++++ Extracted information ++++

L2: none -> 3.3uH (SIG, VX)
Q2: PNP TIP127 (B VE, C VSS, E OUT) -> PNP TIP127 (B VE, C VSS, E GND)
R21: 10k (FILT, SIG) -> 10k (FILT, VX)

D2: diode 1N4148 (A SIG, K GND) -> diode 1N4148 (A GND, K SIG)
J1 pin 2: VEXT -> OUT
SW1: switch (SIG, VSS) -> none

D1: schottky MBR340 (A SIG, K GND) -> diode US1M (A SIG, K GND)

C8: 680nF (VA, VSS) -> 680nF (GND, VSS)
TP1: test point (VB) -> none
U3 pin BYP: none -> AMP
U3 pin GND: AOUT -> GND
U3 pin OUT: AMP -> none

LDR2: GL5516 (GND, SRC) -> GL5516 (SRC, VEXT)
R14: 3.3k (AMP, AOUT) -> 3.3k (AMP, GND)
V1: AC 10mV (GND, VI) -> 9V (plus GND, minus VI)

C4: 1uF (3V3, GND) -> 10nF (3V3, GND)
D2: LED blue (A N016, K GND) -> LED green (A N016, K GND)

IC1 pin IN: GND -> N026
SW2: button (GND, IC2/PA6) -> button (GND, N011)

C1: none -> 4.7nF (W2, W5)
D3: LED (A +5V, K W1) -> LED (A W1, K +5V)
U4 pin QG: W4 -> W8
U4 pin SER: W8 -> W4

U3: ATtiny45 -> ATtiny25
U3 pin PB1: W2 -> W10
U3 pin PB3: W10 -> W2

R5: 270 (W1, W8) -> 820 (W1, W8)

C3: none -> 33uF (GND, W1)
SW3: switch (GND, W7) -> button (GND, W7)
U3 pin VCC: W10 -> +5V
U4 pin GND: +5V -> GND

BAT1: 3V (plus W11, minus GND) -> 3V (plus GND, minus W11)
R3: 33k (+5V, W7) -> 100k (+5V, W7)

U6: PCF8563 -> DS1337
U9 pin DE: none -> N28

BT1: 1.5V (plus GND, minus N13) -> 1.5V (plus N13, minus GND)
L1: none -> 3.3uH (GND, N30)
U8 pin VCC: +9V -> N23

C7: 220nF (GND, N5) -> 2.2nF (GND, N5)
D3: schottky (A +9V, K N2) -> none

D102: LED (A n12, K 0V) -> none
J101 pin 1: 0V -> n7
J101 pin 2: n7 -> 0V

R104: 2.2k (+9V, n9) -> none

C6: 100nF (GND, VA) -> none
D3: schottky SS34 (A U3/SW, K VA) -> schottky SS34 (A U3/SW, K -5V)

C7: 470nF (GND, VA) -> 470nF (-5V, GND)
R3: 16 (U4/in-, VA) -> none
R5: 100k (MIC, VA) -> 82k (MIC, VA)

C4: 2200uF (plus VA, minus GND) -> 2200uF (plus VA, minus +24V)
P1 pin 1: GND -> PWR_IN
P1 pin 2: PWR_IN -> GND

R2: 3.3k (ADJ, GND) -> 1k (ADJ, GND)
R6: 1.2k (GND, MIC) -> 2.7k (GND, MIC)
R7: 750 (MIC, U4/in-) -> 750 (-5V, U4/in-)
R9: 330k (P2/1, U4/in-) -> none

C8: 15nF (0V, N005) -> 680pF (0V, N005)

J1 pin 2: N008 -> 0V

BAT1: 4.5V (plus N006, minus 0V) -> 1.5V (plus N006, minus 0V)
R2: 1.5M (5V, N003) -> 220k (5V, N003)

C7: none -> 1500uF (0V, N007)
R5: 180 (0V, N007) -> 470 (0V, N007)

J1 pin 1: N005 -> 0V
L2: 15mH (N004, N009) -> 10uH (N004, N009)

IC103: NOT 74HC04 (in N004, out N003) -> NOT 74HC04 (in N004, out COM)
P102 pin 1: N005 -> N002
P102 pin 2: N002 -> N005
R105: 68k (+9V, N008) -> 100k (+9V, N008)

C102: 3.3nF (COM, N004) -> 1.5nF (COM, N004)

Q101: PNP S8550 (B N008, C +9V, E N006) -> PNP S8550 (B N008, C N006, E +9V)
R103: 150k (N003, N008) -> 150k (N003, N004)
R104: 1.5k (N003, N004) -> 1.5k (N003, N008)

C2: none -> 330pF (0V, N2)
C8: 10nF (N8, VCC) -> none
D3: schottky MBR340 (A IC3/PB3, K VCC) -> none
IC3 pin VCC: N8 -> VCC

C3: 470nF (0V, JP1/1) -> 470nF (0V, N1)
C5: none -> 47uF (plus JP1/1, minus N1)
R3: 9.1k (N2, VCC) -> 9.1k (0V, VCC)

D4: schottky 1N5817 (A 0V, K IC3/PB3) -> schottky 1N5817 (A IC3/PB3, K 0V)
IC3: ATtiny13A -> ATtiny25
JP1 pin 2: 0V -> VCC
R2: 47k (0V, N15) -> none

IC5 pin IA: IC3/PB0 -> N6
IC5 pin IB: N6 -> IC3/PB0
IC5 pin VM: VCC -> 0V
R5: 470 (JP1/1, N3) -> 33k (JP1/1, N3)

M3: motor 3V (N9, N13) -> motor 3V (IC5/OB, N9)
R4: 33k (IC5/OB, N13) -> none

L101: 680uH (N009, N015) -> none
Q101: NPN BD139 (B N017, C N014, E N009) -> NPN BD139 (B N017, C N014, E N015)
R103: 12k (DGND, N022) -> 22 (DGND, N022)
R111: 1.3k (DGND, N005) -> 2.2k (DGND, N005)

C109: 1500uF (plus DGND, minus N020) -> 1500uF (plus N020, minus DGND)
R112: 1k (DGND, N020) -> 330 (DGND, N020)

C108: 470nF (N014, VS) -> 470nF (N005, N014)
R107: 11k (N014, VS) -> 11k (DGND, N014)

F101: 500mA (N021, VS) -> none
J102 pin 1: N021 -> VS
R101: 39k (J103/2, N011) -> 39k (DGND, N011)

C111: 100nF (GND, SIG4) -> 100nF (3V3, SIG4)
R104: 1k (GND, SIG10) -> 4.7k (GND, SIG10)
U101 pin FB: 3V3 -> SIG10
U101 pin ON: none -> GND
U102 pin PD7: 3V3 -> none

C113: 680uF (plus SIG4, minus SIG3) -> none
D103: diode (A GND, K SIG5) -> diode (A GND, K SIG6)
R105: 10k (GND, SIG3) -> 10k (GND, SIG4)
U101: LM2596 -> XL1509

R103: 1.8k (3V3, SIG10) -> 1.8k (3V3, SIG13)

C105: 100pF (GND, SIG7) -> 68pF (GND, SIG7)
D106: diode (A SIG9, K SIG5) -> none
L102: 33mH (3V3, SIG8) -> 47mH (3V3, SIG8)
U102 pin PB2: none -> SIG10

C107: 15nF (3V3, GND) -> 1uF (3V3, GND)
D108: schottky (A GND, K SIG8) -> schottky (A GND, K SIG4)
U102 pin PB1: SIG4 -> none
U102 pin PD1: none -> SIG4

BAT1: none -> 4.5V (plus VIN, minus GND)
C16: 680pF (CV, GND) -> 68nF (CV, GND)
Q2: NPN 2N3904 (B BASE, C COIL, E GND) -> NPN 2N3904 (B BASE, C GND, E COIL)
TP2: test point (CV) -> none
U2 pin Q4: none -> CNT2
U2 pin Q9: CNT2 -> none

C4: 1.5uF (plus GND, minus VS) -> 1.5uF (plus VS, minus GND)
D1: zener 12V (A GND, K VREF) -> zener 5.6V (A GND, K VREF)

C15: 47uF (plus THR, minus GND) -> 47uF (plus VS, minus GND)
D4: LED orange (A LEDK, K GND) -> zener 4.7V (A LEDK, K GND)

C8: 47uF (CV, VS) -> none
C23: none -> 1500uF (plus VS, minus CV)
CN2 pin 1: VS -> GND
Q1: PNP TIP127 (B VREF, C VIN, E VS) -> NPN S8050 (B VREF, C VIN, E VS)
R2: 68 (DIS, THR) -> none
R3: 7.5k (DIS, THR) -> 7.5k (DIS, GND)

++++

## [Exercise objective]
Transcribe the records from their first line. Stop after the line with "SW1: switch (SIG, VSS) -> none", including it.

## [Exercise output]
L2: none -> 3.3uH (SIG, VX)
Q2: PNP TIP127 (B VE, C VSS, E OUT) -> PNP TIP127 (B VE, C VSS, E GND)
R21: 10k (FILT, SIG) -> 10k (FILT, VX)

D2: diode 1N4148 (A SIG, K GND) -> diode 1N4148 (A GND, K SIG)
J1 pin 2: VEXT -> OUT
SW1: switch (SIG, VSS) -> none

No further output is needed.